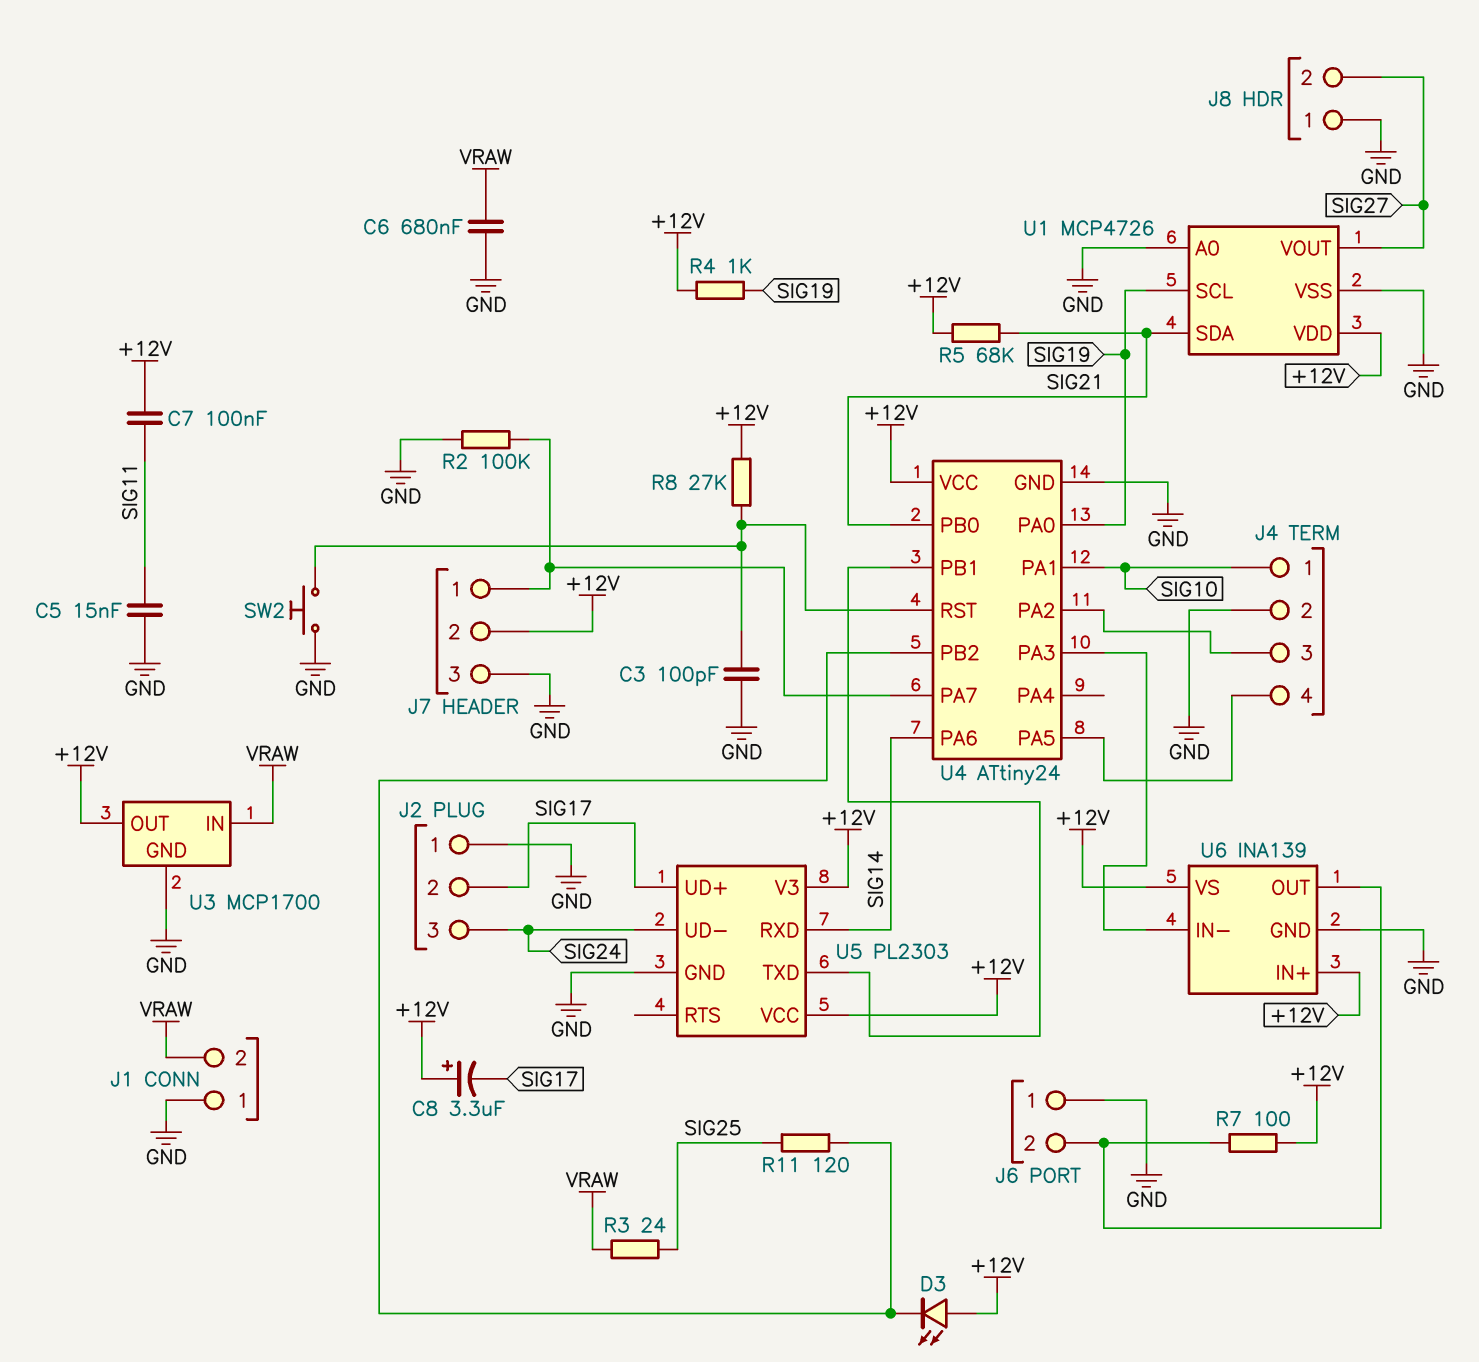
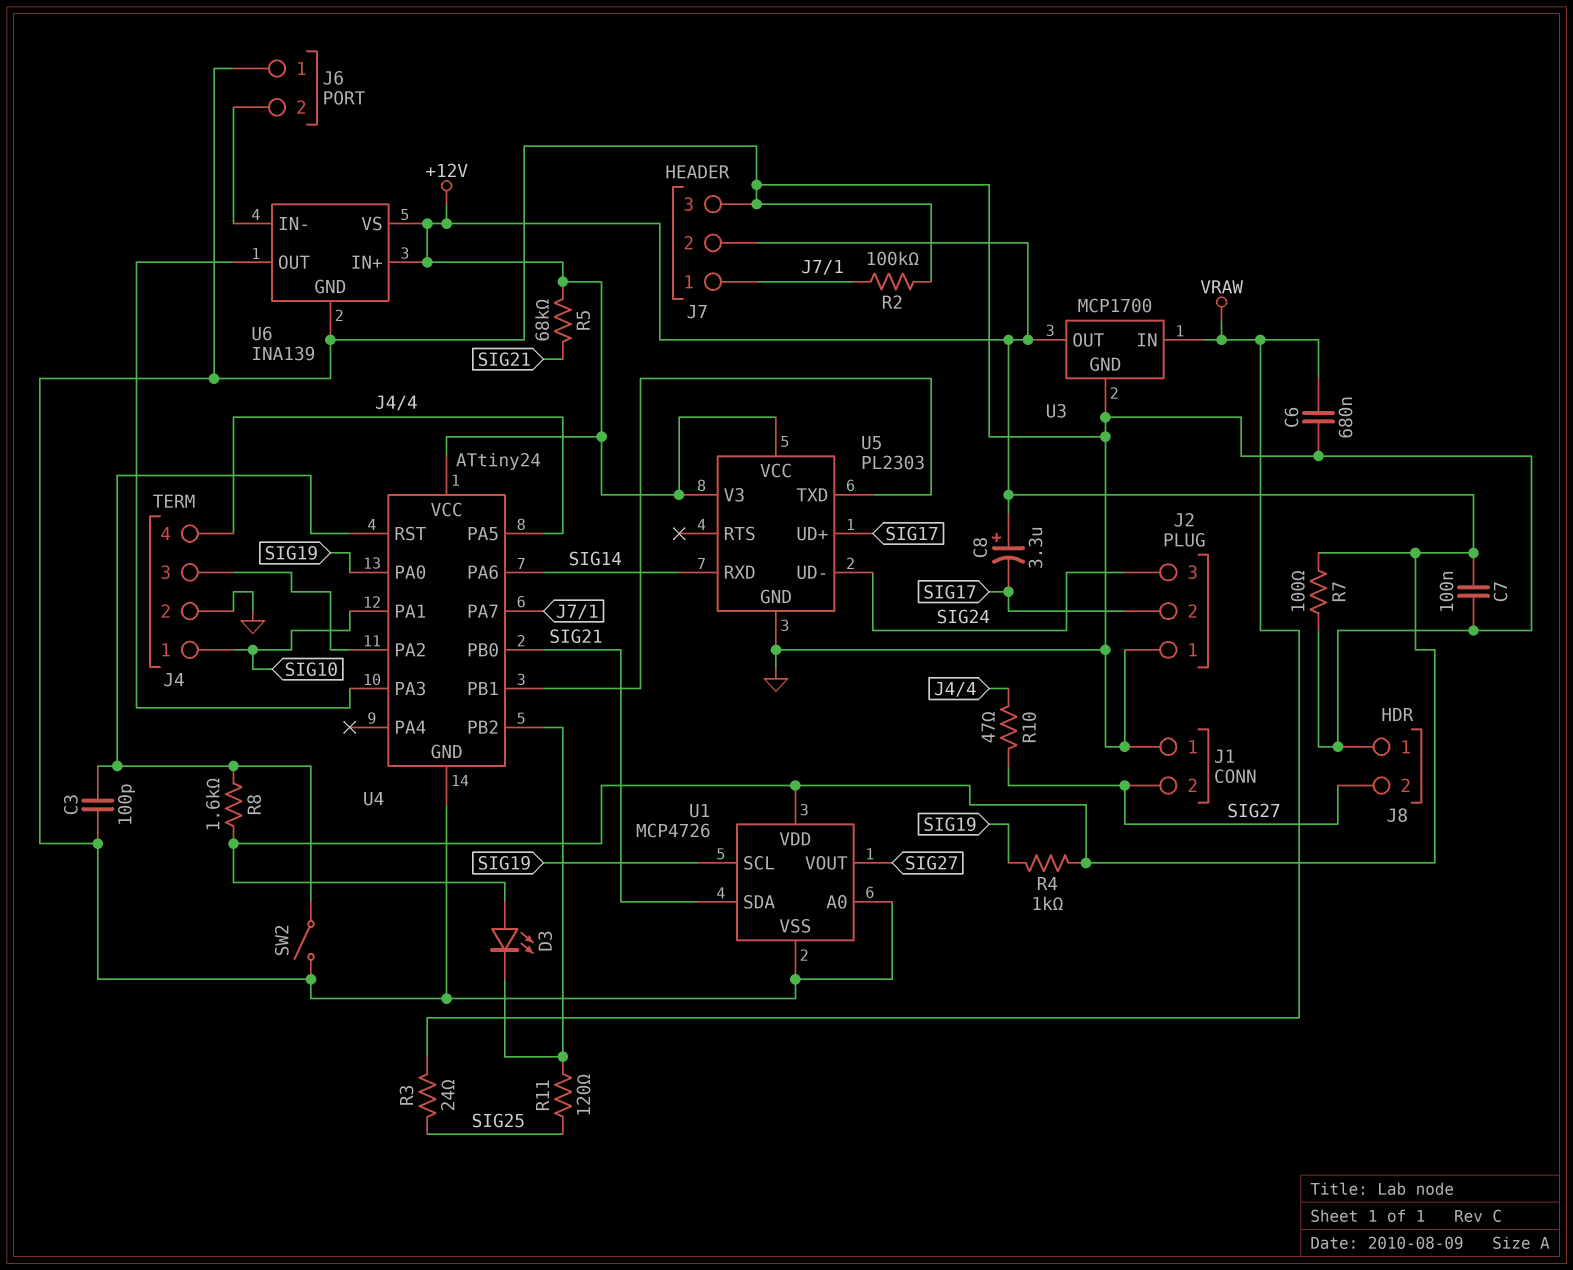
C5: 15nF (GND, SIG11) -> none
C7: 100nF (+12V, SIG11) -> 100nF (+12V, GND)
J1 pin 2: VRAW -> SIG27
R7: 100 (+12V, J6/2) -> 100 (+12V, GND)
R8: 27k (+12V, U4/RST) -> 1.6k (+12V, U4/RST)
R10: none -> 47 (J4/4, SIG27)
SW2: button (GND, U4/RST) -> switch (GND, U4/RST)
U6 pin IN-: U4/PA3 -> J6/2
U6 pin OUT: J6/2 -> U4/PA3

┄┄┄┄┄┄

PROBLEM:
Would you return the records exactly, keeping out every picture?

RESPONSE FOR THIS EXERCISE:
C5: 15nF (GND, SIG11) -> none
C7: 100nF (+12V, SIG11) -> 100nF (+12V, GND)
J1 pin 2: VRAW -> SIG27
R7: 100 (+12V, J6/2) -> 100 (+12V, GND)
R8: 27k (+12V, U4/RST) -> 1.6k (+12V, U4/RST)
R10: none -> 47 (J4/4, SIG27)
SW2: button (GND, U4/RST) -> switch (GND, U4/RST)
U6 pin IN-: U4/PA3 -> J6/2
U6 pin OUT: J6/2 -> U4/PA3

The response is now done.